#### [GIVEN INSTRUCTION]
Read the records and gather each line that includes "debris".

(Collected data)
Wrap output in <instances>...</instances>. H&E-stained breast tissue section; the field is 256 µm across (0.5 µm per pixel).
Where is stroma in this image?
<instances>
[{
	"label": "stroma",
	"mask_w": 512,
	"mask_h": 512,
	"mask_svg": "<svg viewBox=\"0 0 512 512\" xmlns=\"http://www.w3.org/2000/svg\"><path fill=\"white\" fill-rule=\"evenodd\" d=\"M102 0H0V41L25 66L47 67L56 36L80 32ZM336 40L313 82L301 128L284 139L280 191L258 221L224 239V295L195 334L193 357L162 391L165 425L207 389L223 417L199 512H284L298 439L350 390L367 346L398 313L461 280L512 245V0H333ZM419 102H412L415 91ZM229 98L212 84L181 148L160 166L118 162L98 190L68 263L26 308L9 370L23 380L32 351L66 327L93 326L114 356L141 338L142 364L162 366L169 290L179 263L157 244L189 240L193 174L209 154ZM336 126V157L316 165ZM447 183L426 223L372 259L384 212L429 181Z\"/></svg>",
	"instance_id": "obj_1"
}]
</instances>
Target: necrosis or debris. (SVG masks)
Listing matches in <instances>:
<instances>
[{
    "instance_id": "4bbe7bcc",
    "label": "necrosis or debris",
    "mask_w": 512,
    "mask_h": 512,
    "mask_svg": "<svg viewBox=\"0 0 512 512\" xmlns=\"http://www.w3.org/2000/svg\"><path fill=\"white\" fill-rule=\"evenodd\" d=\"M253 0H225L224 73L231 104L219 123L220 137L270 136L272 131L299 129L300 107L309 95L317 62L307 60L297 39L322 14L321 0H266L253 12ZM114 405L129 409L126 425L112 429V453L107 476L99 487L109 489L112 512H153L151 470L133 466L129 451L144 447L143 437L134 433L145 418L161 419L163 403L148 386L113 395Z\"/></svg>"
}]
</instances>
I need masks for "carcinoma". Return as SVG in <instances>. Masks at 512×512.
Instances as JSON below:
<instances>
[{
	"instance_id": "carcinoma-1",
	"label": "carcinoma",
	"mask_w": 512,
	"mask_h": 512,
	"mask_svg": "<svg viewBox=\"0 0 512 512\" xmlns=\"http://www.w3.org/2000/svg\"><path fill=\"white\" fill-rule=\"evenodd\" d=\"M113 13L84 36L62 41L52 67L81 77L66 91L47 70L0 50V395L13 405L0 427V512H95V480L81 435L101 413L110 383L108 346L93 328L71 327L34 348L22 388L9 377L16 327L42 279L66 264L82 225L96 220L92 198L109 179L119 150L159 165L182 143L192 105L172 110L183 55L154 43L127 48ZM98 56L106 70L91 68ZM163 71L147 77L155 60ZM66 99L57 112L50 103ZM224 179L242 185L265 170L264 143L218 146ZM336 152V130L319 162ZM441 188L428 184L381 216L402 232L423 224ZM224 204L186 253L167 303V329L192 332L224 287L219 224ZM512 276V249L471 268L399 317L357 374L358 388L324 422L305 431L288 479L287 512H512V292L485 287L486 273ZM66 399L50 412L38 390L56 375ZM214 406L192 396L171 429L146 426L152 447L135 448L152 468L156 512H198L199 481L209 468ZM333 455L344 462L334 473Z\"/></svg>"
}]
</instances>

#### [SOLUTION FOR THIS TASK]
Target: necrosis or debris. (SVG masks)
    "label": "necrosis or debris",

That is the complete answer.